#### [Records for this task]
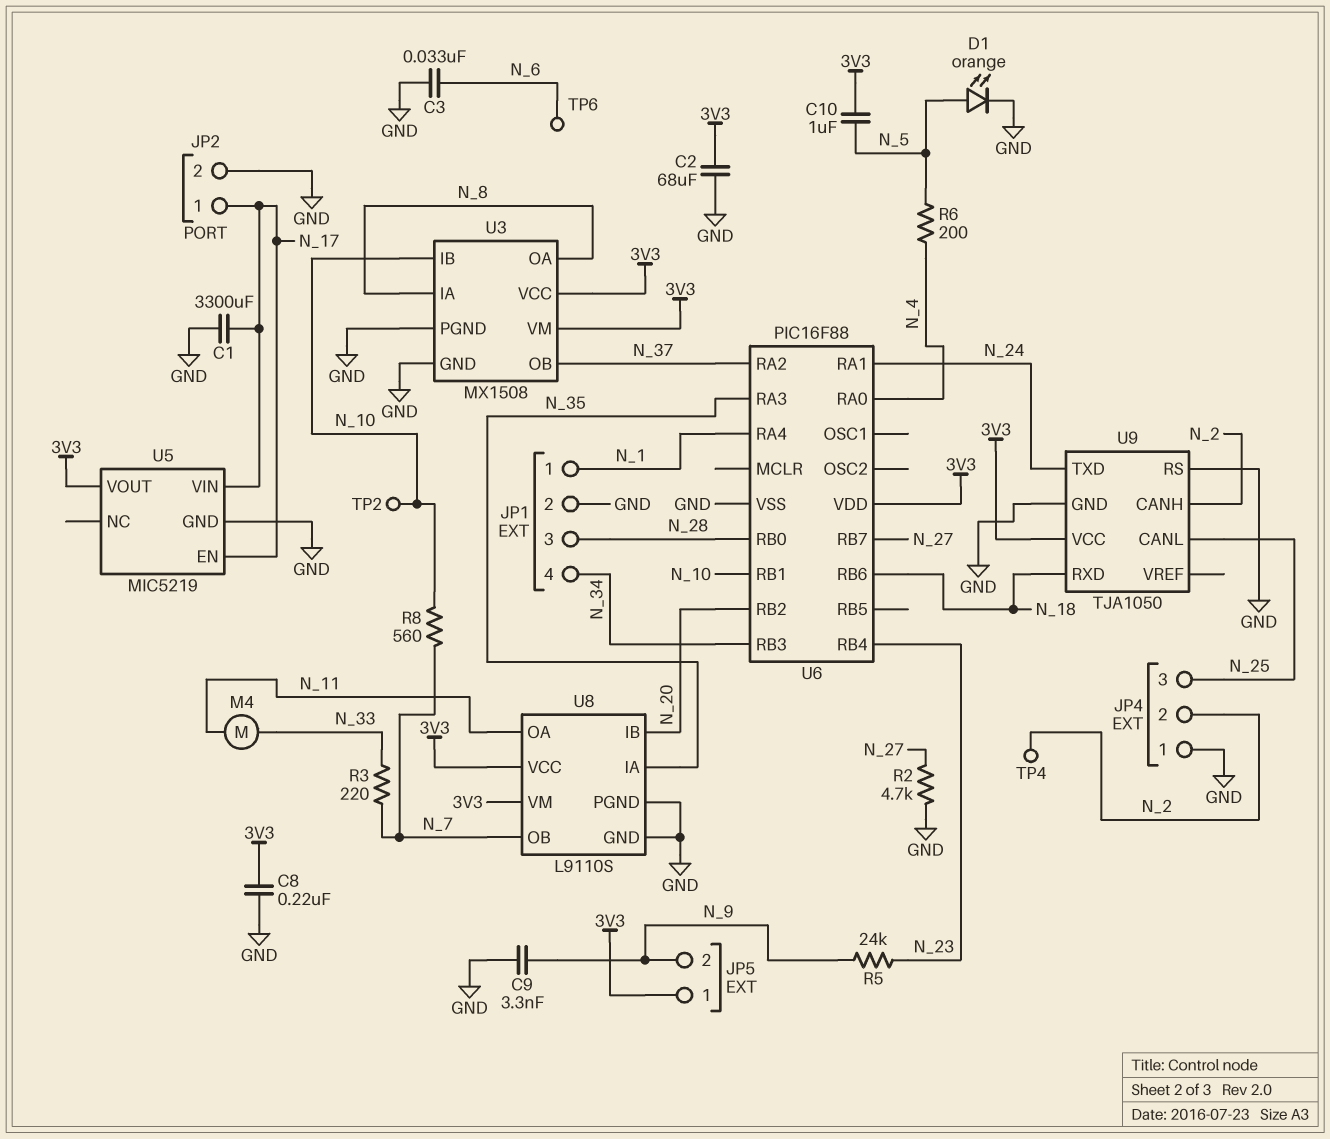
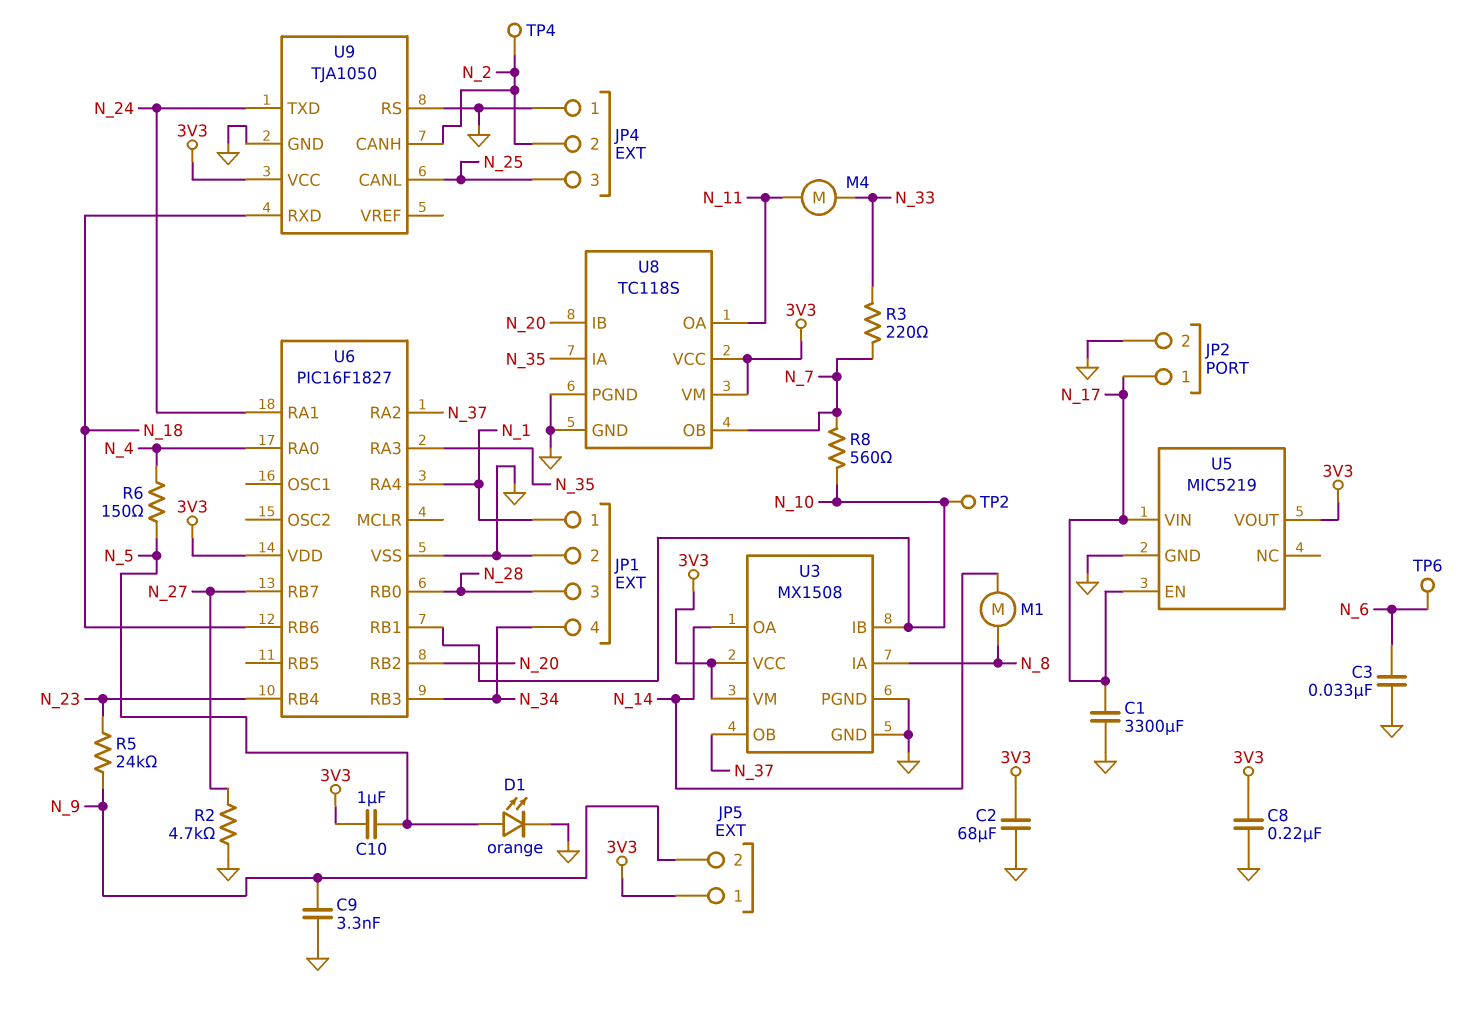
M1: none -> motor (N_8, N_14)
R6: 200 (N_4, N_5) -> 150 (N_4, N_5)
U3 pin OA: N_8 -> N_14
U6: PIC16F88 -> PIC16F1827
U8: L9110S -> TC118S

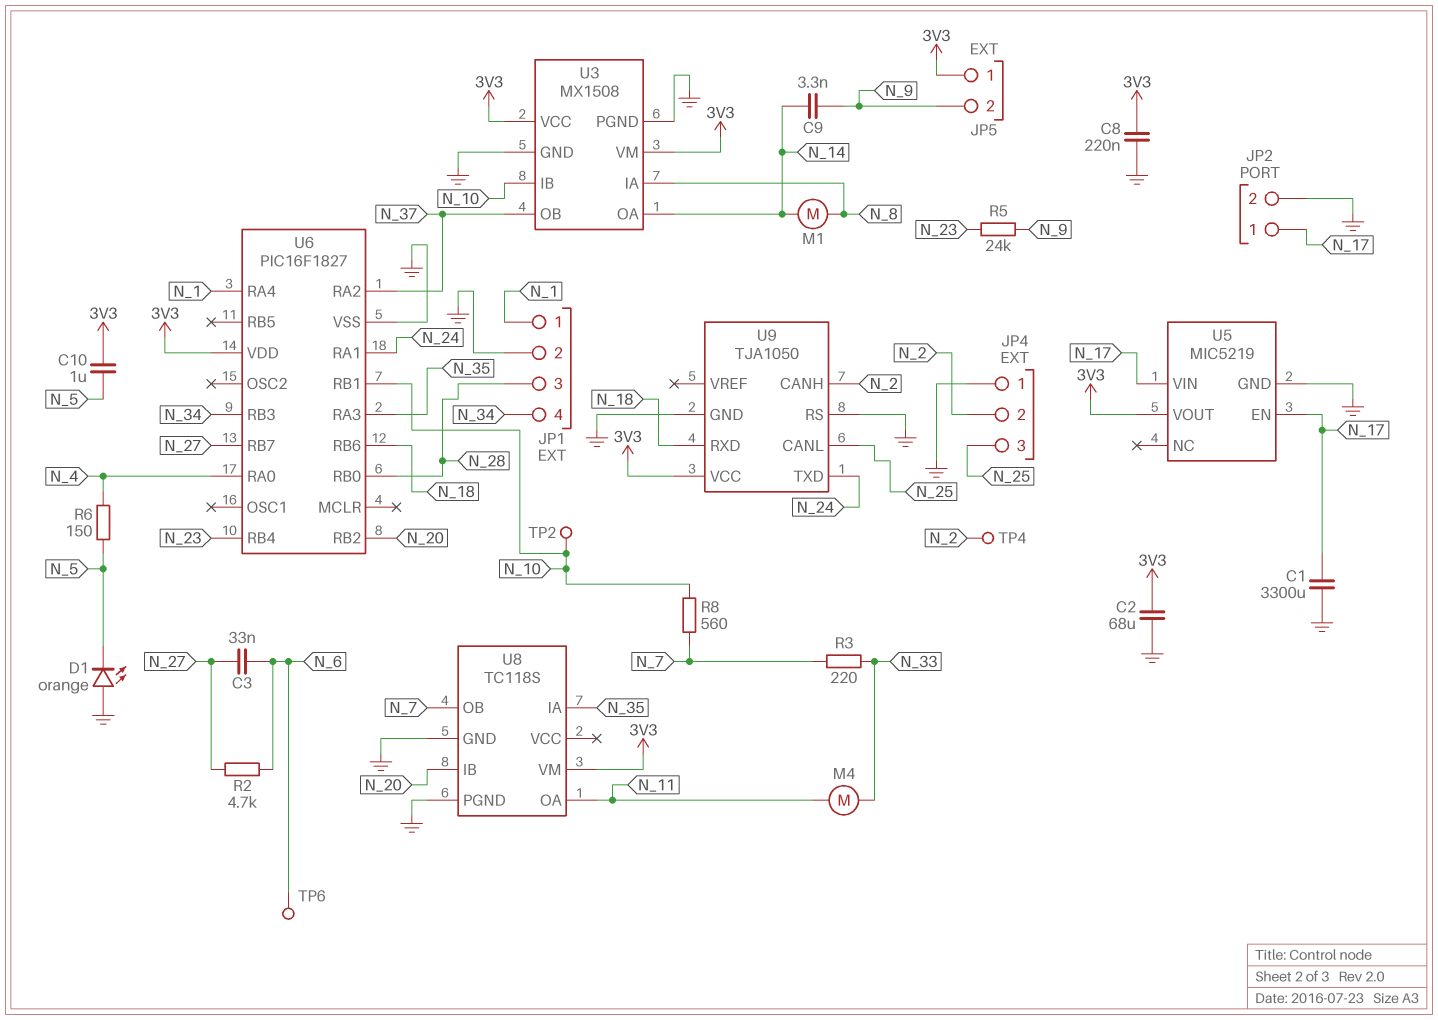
C3: 33nF (GND, N_6) -> 33nF (N_6, N_27)
C9: 3.3nF (GND, N_9) -> 3.3nF (N_9, N_14)
D1: LED orange (A N_5, K GND) -> LED orange (A GND, K N_5)
R2: 4.7k (GND, N_27) -> 4.7k (N_6, N_27)
U8 pin VCC: 3V3 -> none

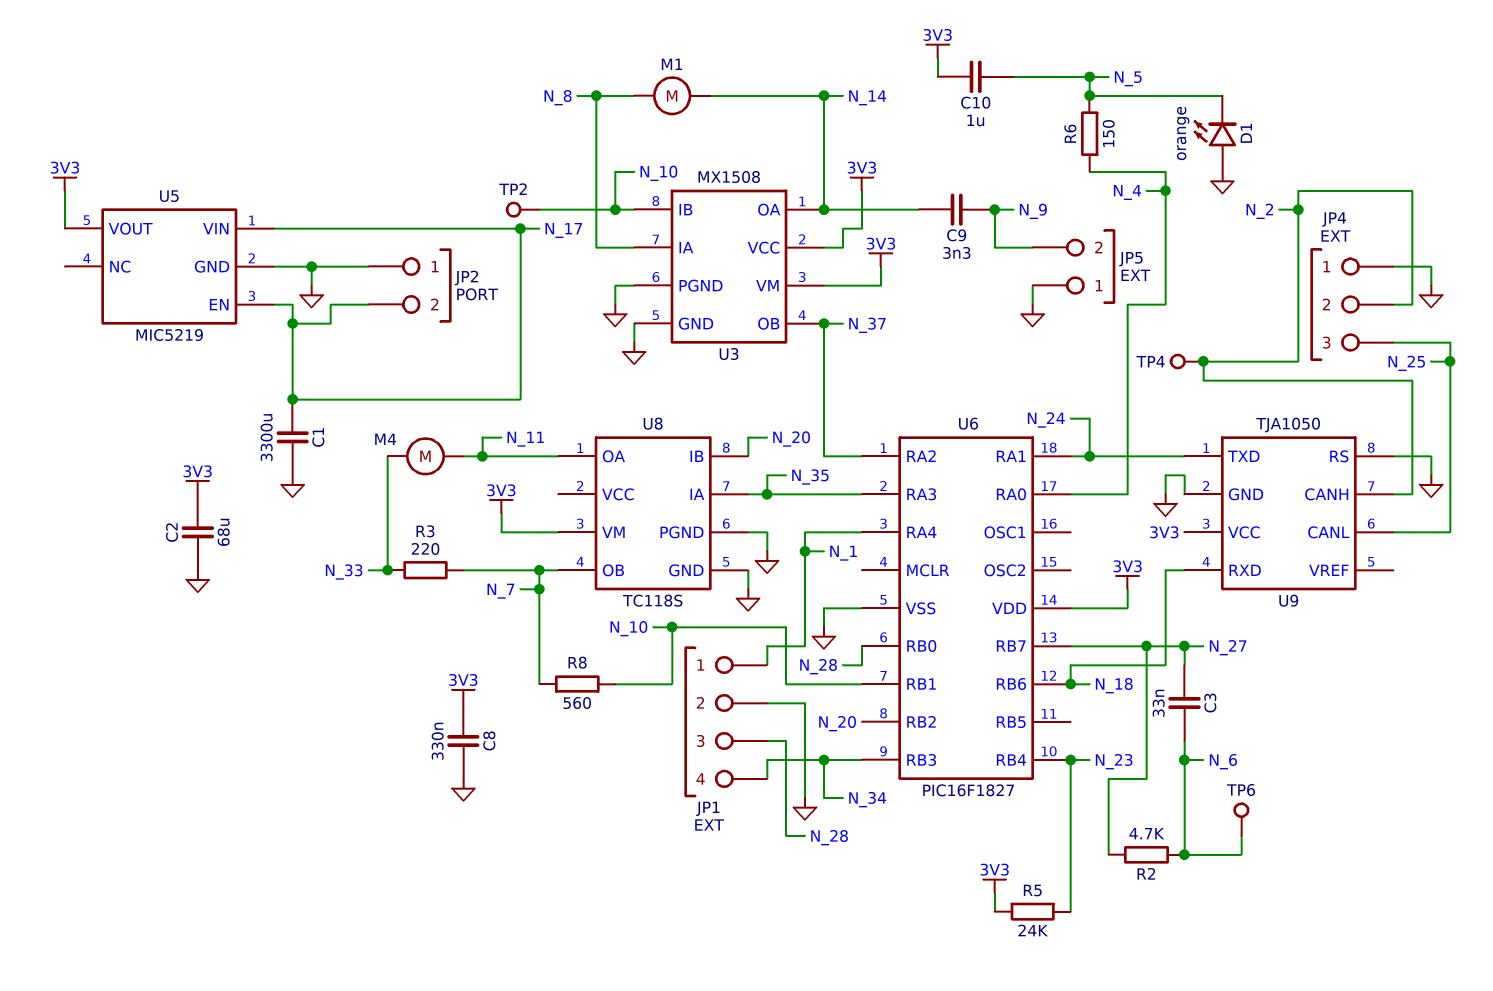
C8: 220nF (3V3, GND) -> 330nF (3V3, GND)
JP2 pin 1: N_17 -> GND
JP2 pin 2: GND -> N_17
JP5 pin 1: 3V3 -> GND
R5: 24k (N_9, N_23) -> 24k (3V3, N_23)

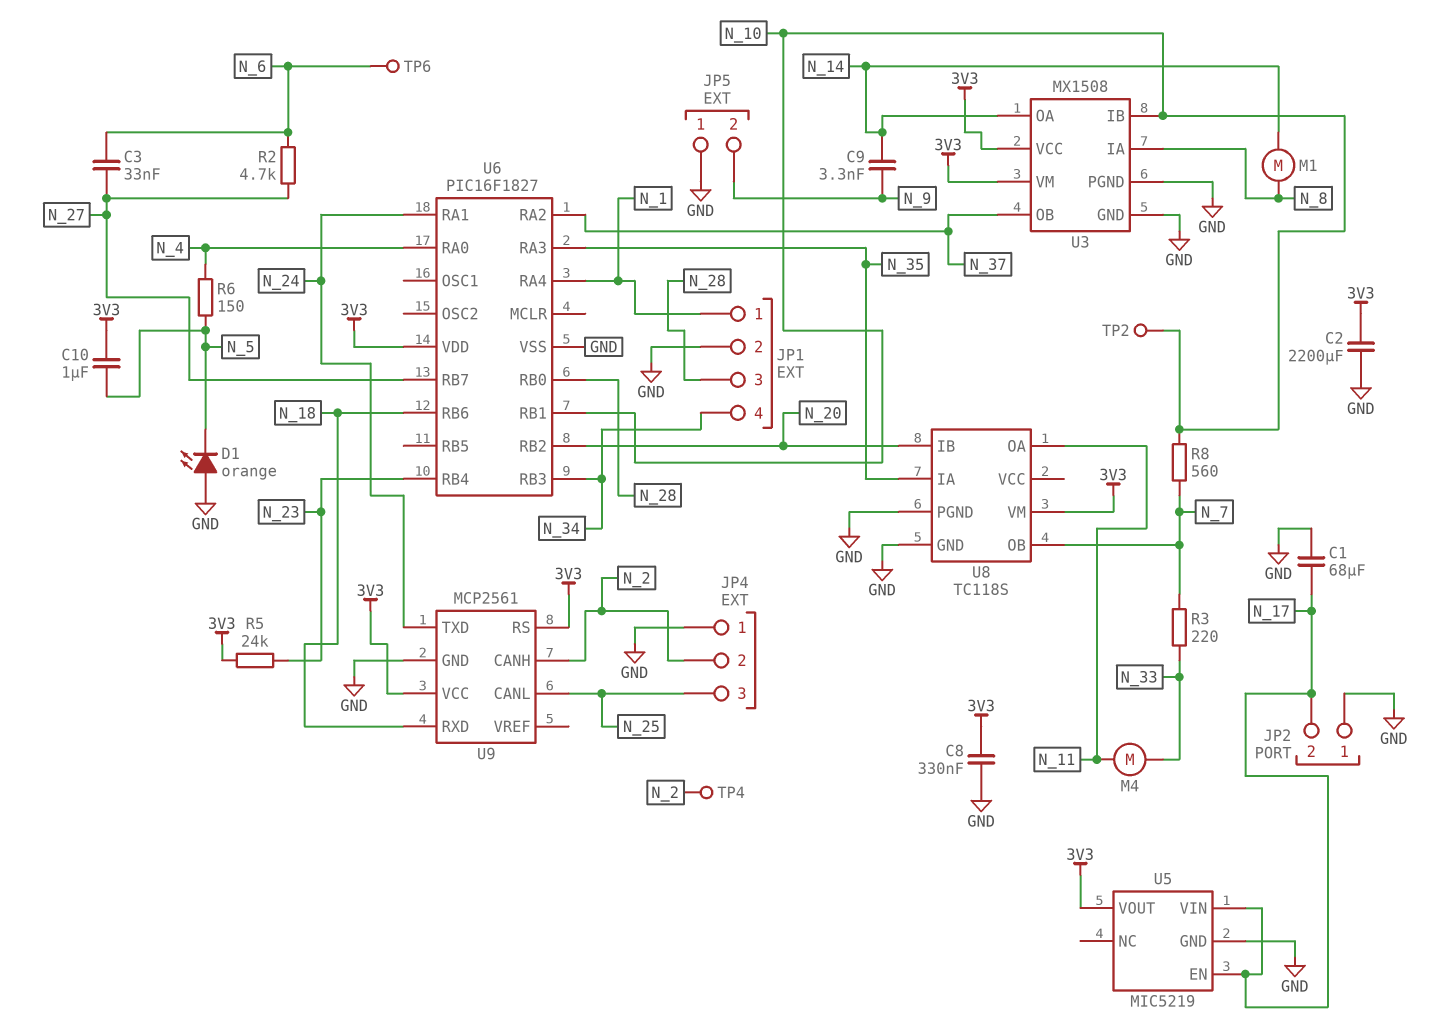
C1: 3300uF (GND, N_17) -> 68uF (GND, N_17)
C2: 68uF (3V3, GND) -> 2200uF (3V3, GND)
U9: TJA1050 -> MCP2561
U9 pin RS: GND -> 3V3

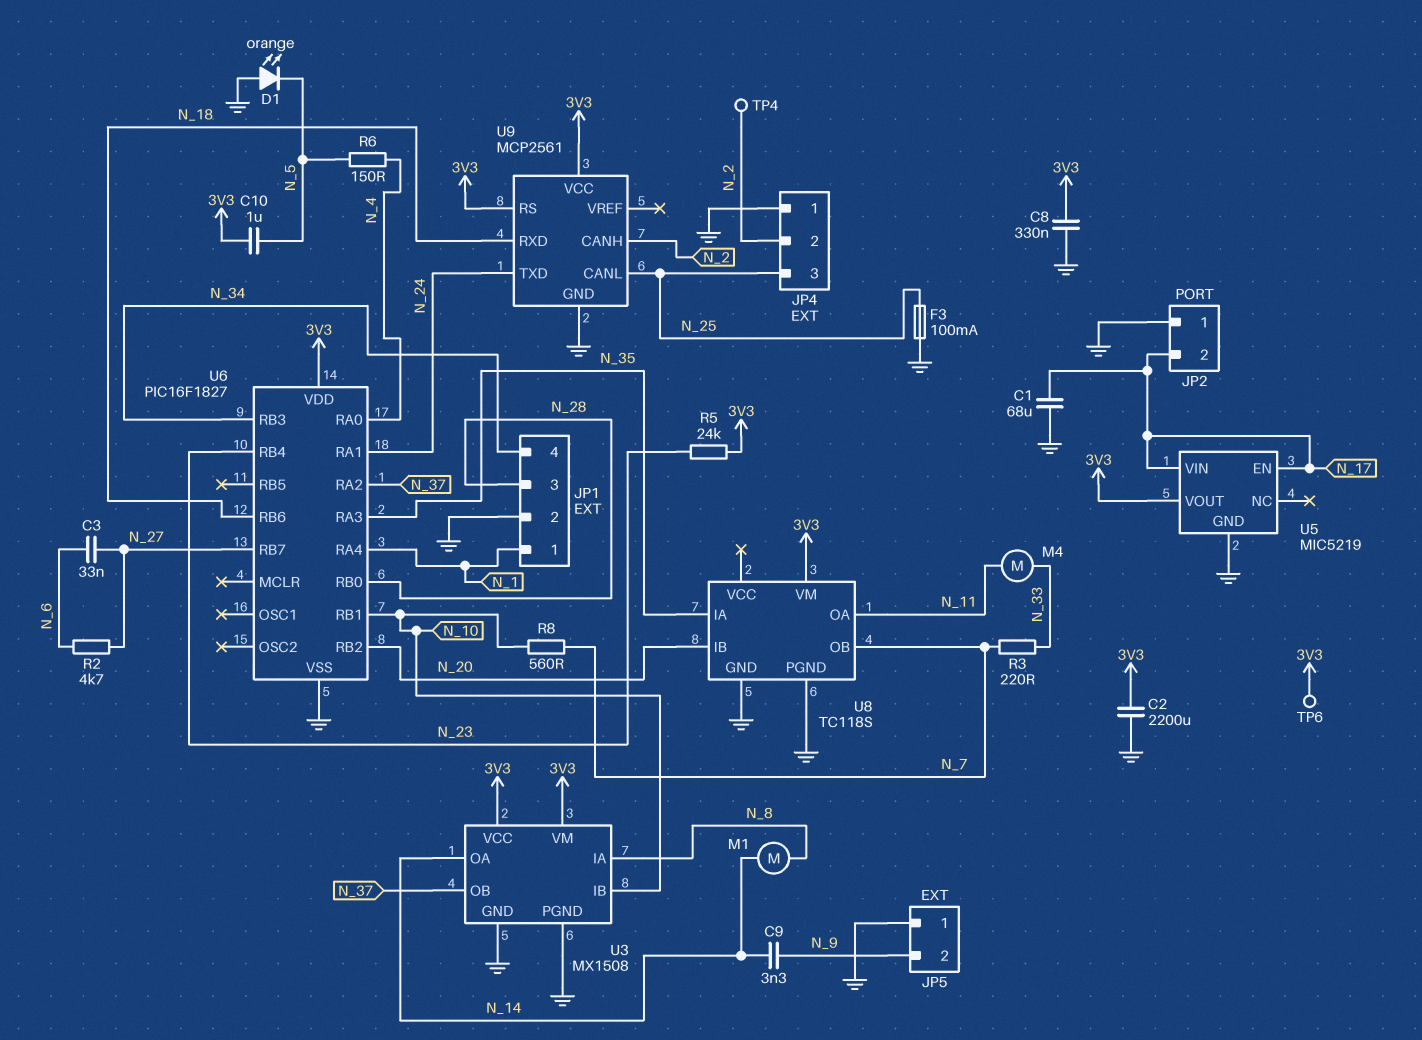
F3: none -> 100mA (GND, N_25)
TP2: test point (N_10) -> none
TP6: test point (N_6) -> test point (3V3)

#### [What the exercise asks]
In the records above, copy exactly everything from the line that has "R6: 200 (N_4, N_5) -> 150 (N_4, N_5)" down to the line that has "D1: LED orange", both ends included, and leave out the pictures.

#### [Your response]
R6: 200 (N_4, N_5) -> 150 (N_4, N_5)
U3 pin OA: N_8 -> N_14
U6: PIC16F88 -> PIC16F1827
U8: L9110S -> TC118S

C3: 33nF (GND, N_6) -> 33nF (N_6, N_27)
C9: 3.3nF (GND, N_9) -> 3.3nF (N_9, N_14)
D1: LED orange (A N_5, K GND) -> LED orange (A GND, K N_5)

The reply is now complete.